Instructions to follow: Read the records below and copy each line that contains "PEAR".

(Saved data entries)
•••
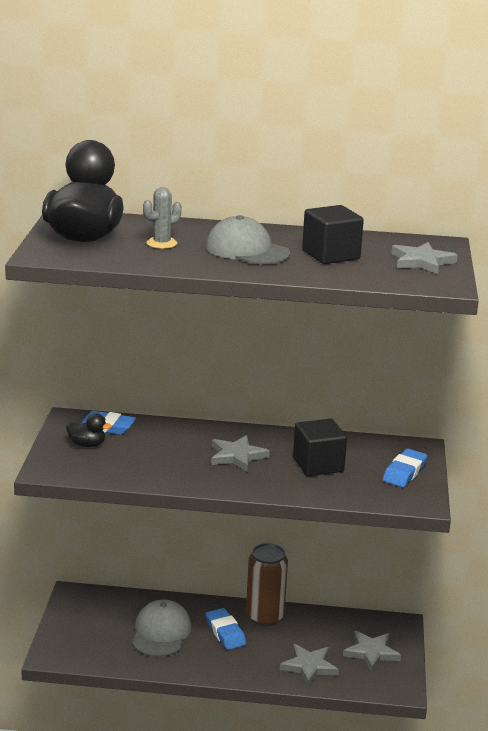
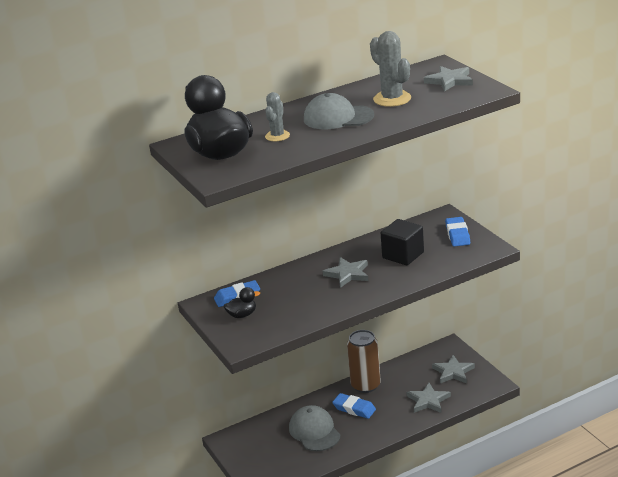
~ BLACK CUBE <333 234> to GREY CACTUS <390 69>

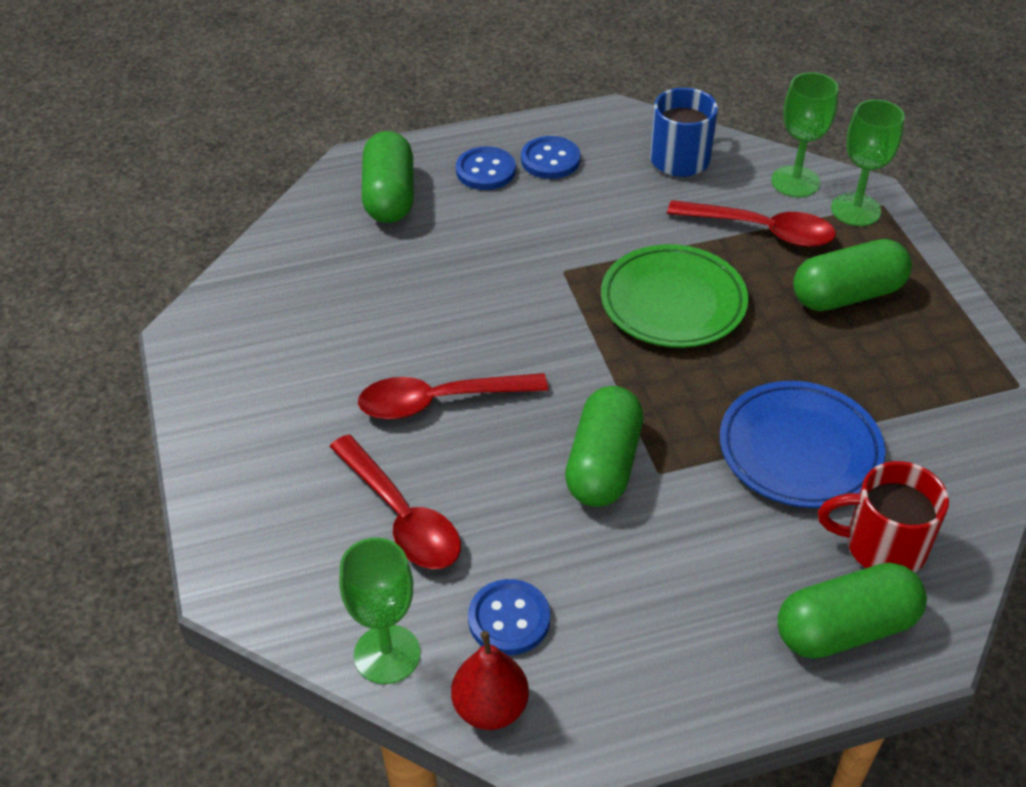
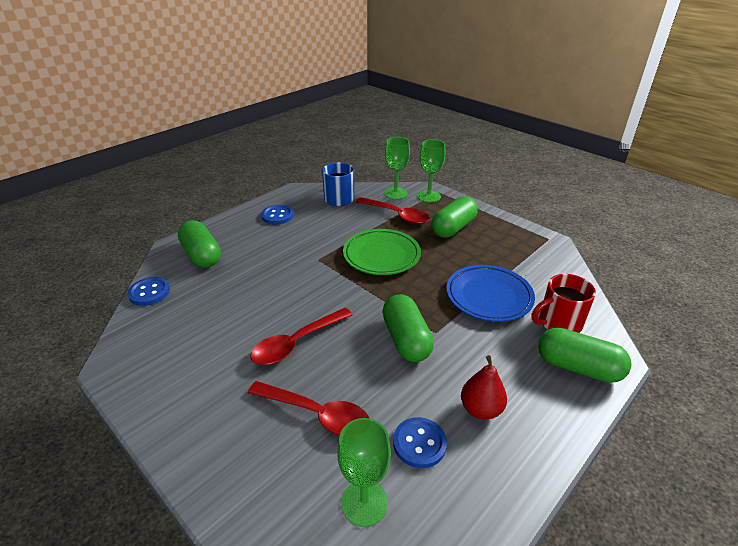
~ BLUE BUTTON <486 168> to <149 291>
~ RED SPOON <751 223> = <393 210> 45 degrees clockwise
~ GREEN CAPSULE <852 611> = <585 355> 75 degrees clockwise
~ RED PEAR <490 680> to <484 387>

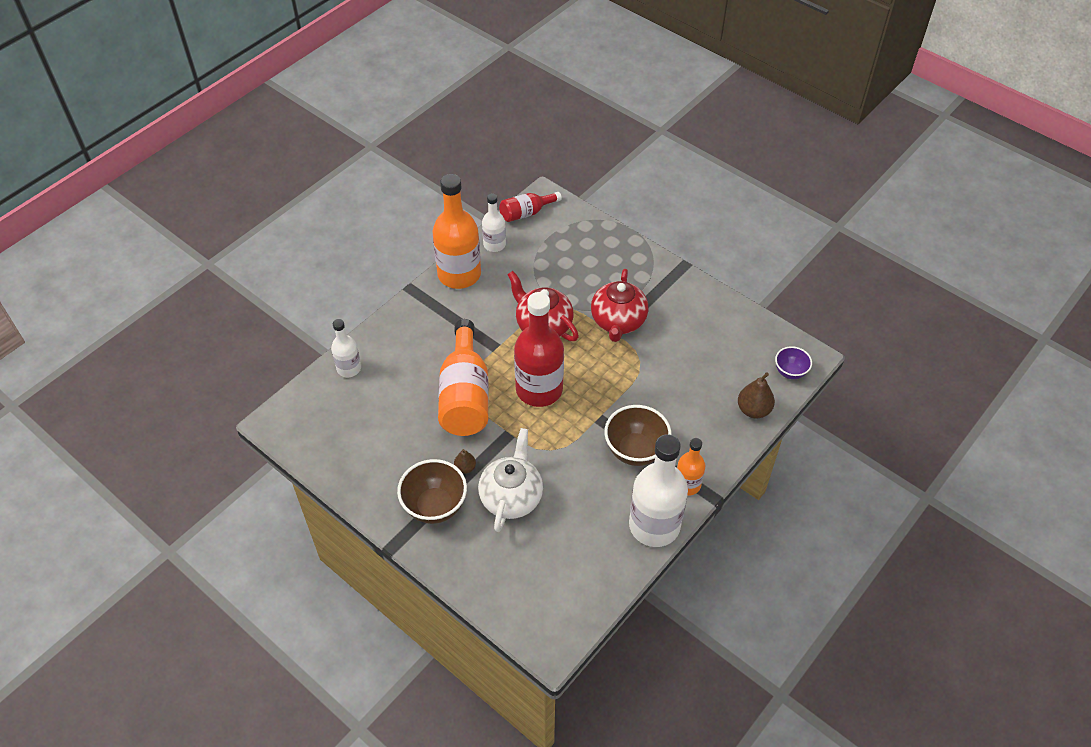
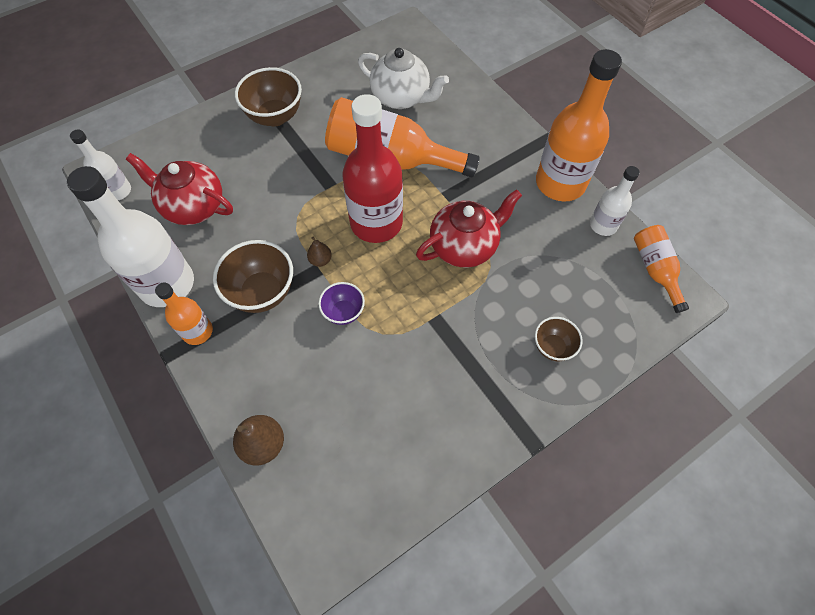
~ RED BOTTLE <530 207> to ORANGE BOTTLE <661 269>
~ RED TEAPOT <619 305> to <179 189>
~ WHITE BOTTLE <346 348> to <100 164>
~ PURPLE BOWL <793 362> to <341 303>
~ WHITE TEAPOT <510 480> to <403 78>
~ BROWN PEAR <465 461> to <319 251>
+ BROWN BOWL <559 339>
•••
Result of the task:
~ RED PEAR <490 680> to <484 387>
~ BROWN PEAR <465 461> to <319 251>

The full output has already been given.